[Data excerpts]
** Start **
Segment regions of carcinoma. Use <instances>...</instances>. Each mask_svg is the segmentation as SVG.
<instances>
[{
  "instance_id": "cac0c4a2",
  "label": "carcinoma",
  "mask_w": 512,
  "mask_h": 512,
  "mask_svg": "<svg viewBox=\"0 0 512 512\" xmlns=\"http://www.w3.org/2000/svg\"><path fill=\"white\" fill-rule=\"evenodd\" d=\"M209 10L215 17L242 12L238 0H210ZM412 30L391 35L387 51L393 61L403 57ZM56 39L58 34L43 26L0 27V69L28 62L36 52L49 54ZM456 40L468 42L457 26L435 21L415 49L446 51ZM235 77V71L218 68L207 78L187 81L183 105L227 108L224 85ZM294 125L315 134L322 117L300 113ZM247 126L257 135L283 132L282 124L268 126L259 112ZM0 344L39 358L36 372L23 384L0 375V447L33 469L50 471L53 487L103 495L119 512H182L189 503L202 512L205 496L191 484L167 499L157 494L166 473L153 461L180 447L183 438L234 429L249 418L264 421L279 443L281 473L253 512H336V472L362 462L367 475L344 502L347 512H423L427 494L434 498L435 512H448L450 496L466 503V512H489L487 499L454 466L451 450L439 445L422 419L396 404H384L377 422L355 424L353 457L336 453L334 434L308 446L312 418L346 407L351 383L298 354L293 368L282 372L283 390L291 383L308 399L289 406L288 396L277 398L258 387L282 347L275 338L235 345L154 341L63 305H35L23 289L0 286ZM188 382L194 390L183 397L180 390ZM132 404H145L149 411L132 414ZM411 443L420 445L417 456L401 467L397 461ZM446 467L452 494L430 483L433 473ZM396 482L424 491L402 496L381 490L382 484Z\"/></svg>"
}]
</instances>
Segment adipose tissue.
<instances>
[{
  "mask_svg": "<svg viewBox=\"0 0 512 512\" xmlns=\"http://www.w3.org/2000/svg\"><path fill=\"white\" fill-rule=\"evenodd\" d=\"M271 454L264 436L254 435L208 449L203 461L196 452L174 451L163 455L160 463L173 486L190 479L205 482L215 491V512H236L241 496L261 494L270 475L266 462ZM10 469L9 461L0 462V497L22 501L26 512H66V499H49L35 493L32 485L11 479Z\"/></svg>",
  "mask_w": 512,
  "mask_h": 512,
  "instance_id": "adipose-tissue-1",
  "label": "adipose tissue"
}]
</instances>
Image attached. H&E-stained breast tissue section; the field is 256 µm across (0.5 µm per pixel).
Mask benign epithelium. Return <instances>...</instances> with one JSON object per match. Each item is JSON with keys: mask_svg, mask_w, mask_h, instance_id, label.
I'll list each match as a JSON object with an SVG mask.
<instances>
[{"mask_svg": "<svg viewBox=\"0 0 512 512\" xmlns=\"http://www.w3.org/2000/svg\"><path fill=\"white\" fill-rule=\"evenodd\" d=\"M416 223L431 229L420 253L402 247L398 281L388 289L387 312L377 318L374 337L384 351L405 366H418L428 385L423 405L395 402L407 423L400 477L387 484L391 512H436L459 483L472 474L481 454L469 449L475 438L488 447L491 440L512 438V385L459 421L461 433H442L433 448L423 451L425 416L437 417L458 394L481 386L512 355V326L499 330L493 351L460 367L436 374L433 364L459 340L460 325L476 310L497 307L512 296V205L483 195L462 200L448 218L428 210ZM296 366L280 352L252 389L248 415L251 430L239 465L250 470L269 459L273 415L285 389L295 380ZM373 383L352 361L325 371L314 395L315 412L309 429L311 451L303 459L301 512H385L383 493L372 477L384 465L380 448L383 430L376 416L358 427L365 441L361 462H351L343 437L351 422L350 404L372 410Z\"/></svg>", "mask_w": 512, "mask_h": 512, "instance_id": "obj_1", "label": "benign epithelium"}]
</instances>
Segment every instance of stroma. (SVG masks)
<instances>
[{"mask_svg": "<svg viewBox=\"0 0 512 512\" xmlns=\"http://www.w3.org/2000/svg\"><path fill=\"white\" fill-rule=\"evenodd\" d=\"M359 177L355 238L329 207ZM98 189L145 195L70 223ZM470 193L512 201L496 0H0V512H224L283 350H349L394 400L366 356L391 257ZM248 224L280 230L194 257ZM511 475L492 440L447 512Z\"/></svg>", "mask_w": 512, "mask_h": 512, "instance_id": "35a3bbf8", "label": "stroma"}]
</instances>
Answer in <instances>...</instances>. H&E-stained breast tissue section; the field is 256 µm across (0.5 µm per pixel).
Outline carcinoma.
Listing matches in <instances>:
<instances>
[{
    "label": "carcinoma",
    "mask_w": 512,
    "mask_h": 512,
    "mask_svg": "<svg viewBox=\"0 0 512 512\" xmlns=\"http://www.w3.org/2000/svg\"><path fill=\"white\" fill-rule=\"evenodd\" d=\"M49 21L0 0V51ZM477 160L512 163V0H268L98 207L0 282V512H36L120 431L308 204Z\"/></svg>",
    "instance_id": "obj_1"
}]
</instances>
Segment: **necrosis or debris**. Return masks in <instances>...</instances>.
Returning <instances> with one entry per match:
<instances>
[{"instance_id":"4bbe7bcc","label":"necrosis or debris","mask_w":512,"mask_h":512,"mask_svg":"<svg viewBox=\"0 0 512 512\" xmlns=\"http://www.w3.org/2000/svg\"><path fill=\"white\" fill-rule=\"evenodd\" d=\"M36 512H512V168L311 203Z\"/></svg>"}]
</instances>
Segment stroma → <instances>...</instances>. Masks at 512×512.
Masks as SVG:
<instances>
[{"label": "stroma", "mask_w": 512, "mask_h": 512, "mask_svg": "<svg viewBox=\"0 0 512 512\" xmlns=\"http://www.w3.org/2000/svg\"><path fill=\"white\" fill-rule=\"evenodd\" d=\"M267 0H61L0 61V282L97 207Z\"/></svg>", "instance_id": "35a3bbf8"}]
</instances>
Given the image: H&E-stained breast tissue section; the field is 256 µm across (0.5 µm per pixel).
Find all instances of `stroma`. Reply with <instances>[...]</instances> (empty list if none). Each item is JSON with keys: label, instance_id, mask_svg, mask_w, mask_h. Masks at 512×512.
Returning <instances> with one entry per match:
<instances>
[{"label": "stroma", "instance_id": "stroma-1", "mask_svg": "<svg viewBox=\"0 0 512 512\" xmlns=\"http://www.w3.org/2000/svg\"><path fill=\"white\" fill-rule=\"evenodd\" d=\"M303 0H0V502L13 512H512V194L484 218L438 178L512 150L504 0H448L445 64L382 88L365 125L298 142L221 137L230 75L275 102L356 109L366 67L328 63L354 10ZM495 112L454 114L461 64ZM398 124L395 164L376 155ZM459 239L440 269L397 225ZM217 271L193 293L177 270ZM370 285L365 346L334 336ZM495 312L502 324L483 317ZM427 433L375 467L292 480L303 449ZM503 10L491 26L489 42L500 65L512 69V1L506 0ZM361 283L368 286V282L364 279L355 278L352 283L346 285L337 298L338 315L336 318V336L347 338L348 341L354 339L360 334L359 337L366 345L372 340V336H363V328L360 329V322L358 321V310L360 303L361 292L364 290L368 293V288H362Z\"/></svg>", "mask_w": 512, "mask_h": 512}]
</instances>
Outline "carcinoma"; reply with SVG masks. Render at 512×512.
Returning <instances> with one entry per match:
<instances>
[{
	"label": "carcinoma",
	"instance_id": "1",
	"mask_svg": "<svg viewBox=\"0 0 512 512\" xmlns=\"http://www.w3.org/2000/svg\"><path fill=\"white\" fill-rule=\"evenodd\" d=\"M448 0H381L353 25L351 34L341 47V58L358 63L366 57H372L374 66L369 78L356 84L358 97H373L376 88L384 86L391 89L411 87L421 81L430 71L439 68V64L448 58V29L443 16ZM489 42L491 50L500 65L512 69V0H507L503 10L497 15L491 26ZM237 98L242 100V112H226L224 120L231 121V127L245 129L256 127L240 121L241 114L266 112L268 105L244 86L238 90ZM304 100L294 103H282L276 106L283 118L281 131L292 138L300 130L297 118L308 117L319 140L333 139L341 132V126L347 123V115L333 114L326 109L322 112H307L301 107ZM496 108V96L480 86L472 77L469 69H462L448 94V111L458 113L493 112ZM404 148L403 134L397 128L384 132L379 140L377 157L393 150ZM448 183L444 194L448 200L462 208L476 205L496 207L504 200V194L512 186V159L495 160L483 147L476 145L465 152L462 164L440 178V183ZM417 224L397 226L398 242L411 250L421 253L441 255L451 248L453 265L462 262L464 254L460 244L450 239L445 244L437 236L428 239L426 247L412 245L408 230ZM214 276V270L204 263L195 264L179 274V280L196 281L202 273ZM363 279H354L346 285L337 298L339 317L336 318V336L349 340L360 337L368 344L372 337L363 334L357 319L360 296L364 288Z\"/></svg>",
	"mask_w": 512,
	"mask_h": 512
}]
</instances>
** End **
**Challenge:**
Identify which lines contain the word "pixel" and copy each one.

**Task answer:**
Image attached. H&E-stained breast tissue section; the field is 256 µm across (0.5 µm per pixel).
Answer in <instances>...</instances>. H&E-stained breast tissue section; the field is 256 µm across (0.5 µm per pixel).
Given the image: H&E-stained breast tissue section; the field is 256 µm across (0.5 µm per pixel).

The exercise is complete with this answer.